> _YOUR ASSIGNMENT_
Print out the data below in full, exactly as written.

---------- RECORDED DATA ----------

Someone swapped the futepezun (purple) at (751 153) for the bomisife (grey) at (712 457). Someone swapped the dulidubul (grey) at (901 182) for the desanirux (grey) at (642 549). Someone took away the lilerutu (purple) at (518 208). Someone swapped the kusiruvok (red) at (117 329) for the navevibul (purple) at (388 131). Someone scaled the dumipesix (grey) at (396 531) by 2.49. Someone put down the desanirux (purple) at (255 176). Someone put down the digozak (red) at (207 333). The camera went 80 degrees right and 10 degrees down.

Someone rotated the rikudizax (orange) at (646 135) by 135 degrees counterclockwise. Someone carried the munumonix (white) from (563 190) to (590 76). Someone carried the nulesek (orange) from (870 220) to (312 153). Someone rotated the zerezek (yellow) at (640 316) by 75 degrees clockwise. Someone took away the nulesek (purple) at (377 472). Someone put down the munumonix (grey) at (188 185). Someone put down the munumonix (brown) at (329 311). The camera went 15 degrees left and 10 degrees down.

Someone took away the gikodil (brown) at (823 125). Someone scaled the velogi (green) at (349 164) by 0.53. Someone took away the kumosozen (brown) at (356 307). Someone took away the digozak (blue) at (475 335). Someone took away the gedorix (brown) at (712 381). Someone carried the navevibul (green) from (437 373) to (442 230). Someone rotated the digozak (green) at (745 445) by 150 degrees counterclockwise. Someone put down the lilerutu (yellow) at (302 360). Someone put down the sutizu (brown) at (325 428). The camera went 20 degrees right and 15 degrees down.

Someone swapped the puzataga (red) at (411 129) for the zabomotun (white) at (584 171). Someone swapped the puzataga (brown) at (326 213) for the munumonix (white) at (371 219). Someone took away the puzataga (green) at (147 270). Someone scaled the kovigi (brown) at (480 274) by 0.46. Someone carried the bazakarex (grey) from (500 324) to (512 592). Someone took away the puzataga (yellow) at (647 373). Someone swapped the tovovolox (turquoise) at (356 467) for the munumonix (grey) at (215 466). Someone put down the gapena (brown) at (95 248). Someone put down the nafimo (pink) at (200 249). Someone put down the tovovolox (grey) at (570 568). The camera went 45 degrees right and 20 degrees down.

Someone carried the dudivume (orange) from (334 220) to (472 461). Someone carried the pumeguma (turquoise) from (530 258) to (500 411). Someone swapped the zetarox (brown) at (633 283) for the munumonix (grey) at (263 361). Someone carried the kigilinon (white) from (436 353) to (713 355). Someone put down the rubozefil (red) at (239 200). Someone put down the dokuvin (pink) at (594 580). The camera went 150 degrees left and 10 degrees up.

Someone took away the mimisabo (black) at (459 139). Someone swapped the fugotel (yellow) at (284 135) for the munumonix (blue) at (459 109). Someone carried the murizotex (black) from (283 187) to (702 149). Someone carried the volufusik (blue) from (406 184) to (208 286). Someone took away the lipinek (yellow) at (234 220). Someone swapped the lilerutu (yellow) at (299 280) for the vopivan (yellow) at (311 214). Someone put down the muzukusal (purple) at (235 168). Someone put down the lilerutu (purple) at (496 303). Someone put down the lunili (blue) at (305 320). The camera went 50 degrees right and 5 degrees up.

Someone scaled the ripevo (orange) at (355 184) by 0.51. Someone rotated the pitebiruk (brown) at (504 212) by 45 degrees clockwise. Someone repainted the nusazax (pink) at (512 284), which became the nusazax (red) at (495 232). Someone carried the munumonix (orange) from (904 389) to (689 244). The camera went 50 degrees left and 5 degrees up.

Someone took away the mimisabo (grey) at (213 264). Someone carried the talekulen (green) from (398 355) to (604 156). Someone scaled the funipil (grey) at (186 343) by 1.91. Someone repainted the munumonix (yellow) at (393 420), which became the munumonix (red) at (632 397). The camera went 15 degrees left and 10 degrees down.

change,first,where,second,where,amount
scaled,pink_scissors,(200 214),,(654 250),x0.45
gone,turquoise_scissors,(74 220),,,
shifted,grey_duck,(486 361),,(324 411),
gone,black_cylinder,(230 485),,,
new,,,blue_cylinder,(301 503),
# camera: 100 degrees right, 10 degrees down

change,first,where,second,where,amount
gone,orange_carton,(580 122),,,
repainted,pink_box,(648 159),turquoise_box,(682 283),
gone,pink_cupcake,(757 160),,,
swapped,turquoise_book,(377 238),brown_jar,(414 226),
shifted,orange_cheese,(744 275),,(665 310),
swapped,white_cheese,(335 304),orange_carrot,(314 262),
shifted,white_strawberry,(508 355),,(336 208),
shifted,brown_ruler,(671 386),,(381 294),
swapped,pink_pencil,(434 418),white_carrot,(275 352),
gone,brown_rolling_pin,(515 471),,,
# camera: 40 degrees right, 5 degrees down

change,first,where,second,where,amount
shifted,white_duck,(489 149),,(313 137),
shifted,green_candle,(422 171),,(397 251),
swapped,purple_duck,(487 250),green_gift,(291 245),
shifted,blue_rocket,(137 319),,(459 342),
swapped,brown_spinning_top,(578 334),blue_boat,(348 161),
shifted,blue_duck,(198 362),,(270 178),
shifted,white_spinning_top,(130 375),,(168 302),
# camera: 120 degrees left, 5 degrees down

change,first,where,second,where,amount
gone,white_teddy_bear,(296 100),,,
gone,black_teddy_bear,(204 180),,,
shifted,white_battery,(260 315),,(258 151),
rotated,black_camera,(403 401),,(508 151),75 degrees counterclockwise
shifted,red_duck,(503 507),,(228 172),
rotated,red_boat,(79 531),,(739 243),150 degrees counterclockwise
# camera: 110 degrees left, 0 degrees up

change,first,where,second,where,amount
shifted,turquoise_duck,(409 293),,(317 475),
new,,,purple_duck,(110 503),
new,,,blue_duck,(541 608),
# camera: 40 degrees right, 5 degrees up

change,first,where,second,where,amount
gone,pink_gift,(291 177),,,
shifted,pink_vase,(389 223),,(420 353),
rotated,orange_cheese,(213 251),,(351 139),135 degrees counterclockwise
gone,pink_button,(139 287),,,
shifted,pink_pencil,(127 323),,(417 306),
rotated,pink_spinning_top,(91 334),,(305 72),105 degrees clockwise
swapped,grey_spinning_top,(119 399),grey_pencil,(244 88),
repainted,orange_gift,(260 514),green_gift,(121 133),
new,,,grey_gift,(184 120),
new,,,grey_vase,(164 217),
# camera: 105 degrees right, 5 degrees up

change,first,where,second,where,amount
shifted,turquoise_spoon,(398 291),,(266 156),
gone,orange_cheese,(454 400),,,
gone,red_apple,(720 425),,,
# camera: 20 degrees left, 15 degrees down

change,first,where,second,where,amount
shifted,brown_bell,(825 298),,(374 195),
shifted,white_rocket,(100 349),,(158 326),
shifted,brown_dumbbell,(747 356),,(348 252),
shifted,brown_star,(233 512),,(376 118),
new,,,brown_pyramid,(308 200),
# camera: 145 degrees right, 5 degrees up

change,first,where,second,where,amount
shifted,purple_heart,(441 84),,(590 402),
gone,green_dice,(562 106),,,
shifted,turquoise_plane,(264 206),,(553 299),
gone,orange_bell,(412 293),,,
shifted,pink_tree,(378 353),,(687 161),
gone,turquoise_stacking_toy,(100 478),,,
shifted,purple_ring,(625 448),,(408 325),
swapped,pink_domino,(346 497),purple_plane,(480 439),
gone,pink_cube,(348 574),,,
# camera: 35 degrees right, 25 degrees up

----------

> _WRITTEN SOLUTION_
Someone swapped the futepezun (purple) at (751 153) for the bomisife (grey) at (712 457). Someone swapped the dulidubul (grey) at (901 182) for the desanirux (grey) at (642 549). Someone took away the lilerutu (purple) at (518 208). Someone swapped the kusiruvok (red) at (117 329) for the navevibul (purple) at (388 131). Someone scaled the dumipesix (grey) at (396 531) by 2.49. Someone put down the desanirux (purple) at (255 176). Someone put down the digozak (red) at (207 333). The camera went 80 degrees right and 10 degrees down.

Someone rotated the rikudizax (orange) at (646 135) by 135 degrees counterclockwise. Someone carried the munumonix (white) from (563 190) to (590 76). Someone carried the nulesek (orange) from (870 220) to (312 153). Someone rotated the zerezek (yellow) at (640 316) by 75 degrees clockwise. Someone took away the nulesek (purple) at (377 472). Someone put down the munumonix (grey) at (188 185). Someone put down the munumonix (brown) at (329 311). The camera went 15 degrees left and 10 degrees down.

Someone took away the gikodil (brown) at (823 125). Someone scaled the velogi (green) at (349 164) by 0.53. Someone took away the kumosozen (brown) at (356 307). Someone took away the digozak (blue) at (475 335). Someone took away the gedorix (brown) at (712 381). Someone carried the navevibul (green) from (437 373) to (442 230). Someone rotated the digozak (green) at (745 445) by 150 degrees counterclockwise. Someone put down the lilerutu (yellow) at (302 360). Someone put down the sutizu (brown) at (325 428). The camera went 20 degrees right and 15 degrees down.

Someone swapped the puzataga (red) at (411 129) for the zabomotun (white) at (584 171). Someone swapped the puzataga (brown) at (326 213) for the munumonix (white) at (371 219). Someone took away the puzataga (green) at (147 270). Someone scaled the kovigi (brown) at (480 274) by 0.46. Someone carried the bazakarex (grey) from (500 324) to (512 592). Someone took away the puzataga (yellow) at (647 373). Someone swapped the tovovolox (turquoise) at (356 467) for the munumonix (grey) at (215 466). Someone put down the gapena (brown) at (95 248). Someone put down the nafimo (pink) at (200 249). Someone put down the tovovolox (grey) at (570 568). The camera went 45 degrees right and 20 degrees down.

Someone carried the dudivume (orange) from (334 220) to (472 461). Someone carried the pumeguma (turquoise) from (530 258) to (500 411). Someone swapped the zetarox (brown) at (633 283) for the munumonix (grey) at (263 361). Someone carried the kigilinon (white) from (436 353) to (713 355). Someone put down the rubozefil (red) at (239 200). Someone put down the dokuvin (pink) at (594 580). The camera went 150 degrees left and 10 degrees up.

Someone took away the mimisabo (black) at (459 139). Someone swapped the fugotel (yellow) at (284 135) for the munumonix (blue) at (459 109). Someone carried the murizotex (black) from (283 187) to (702 149). Someone carried the volufusik (blue) from (406 184) to (208 286). Someone took away the lipinek (yellow) at (234 220). Someone swapped the lilerutu (yellow) at (299 280) for the vopivan (yellow) at (311 214). Someone put down the muzukusal (purple) at (235 168). Someone put down the lilerutu (purple) at (496 303). Someone put down the lunili (blue) at (305 320). The camera went 50 degrees right and 5 degrees up.

Someone scaled the ripevo (orange) at (355 184) by 0.51. Someone rotated the pitebiruk (brown) at (504 212) by 45 degrees clockwise. Someone repainted the nusazax (pink) at (512 284), which became the nusazax (red) at (495 232). Someone carried the munumonix (orange) from (904 389) to (689 244). The camera went 50 degrees left and 5 degrees up.

Someone took away the mimisabo (grey) at (213 264). Someone carried the talekulen (green) from (398 355) to (604 156). Someone scaled the funipil (grey) at (186 343) by 1.91. Someone repainted the munumonix (yellow) at (393 420), which became the munumonix (red) at (632 397). The camera went 15 degrees left and 10 degrees down.

change,first,where,second,where,amount
scaled,pink_scissors,(200 214),,(654 250),x0.45
gone,turquoise_scissors,(74 220),,,
shifted,grey_duck,(486 361),,(324 411),
gone,black_cylinder,(230 485),,,
new,,,blue_cylinder,(301 503),
# camera: 100 degrees right, 10 degrees down

change,first,where,second,where,amount
gone,orange_carton,(580 122),,,
repainted,pink_box,(648 159),turquoise_box,(682 283),
gone,pink_cupcake,(757 160),,,
swapped,turquoise_book,(377 238),brown_jar,(414 226),
shifted,orange_cheese,(744 275),,(665 310),
swapped,white_cheese,(335 304),orange_carrot,(314 262),
shifted,white_strawberry,(508 355),,(336 208),
shifted,brown_ruler,(671 386),,(381 294),
swapped,pink_pencil,(434 418),white_carrot,(275 352),
gone,brown_rolling_pin,(515 471),,,
# camera: 40 degrees right, 5 degrees down

change,first,where,second,where,amount
shifted,white_duck,(489 149),,(313 137),
shifted,green_candle,(422 171),,(397 251),
swapped,purple_duck,(487 250),green_gift,(291 245),
shifted,blue_rocket,(137 319),,(459 342),
swapped,brown_spinning_top,(578 334),blue_boat,(348 161),
shifted,blue_duck,(198 362),,(270 178),
shifted,white_spinning_top,(130 375),,(168 302),
# camera: 120 degrees left, 5 degrees down

change,first,where,second,where,amount
gone,white_teddy_bear,(296 100),,,
gone,black_teddy_bear,(204 180),,,
shifted,white_battery,(260 315),,(258 151),
rotated,black_camera,(403 401),,(508 151),75 degrees counterclockwise
shifted,red_duck,(503 507),,(228 172),
rotated,red_boat,(79 531),,(739 243),150 degrees counterclockwise
# camera: 110 degrees left, 0 degrees up

change,first,where,second,where,amount
shifted,turquoise_duck,(409 293),,(317 475),
new,,,purple_duck,(110 503),
new,,,blue_duck,(541 608),
# camera: 40 degrees right, 5 degrees up

change,first,where,second,where,amount
gone,pink_gift,(291 177),,,
shifted,pink_vase,(389 223),,(420 353),
rotated,orange_cheese,(213 251),,(351 139),135 degrees counterclockwise
gone,pink_button,(139 287),,,
shifted,pink_pencil,(127 323),,(417 306),
rotated,pink_spinning_top,(91 334),,(305 72),105 degrees clockwise
swapped,grey_spinning_top,(119 399),grey_pencil,(244 88),
repainted,orange_gift,(260 514),green_gift,(121 133),
new,,,grey_gift,(184 120),
new,,,grey_vase,(164 217),
# camera: 105 degrees right, 5 degrees up

change,first,where,second,where,amount
shifted,turquoise_spoon,(398 291),,(266 156),
gone,orange_cheese,(454 400),,,
gone,red_apple,(720 425),,,
# camera: 20 degrees left, 15 degrees down

change,first,where,second,where,amount
shifted,brown_bell,(825 298),,(374 195),
shifted,white_rocket,(100 349),,(158 326),
shifted,brown_dumbbell,(747 356),,(348 252),
shifted,brown_star,(233 512),,(376 118),
new,,,brown_pyramid,(308 200),
# camera: 145 degrees right, 5 degrees up

change,first,where,second,where,amount
shifted,purple_heart,(441 84),,(590 402),
gone,green_dice,(562 106),,,
shifted,turquoise_plane,(264 206),,(553 299),
gone,orange_bell,(412 293),,,
shifted,pink_tree,(378 353),,(687 161),
gone,turquoise_stacking_toy,(100 478),,,
shifted,purple_ring,(625 448),,(408 325),
swapped,pink_domino,(346 497),purple_plane,(480 439),
gone,pink_cube,(348 574),,,
# camera: 35 degrees right, 25 degrees up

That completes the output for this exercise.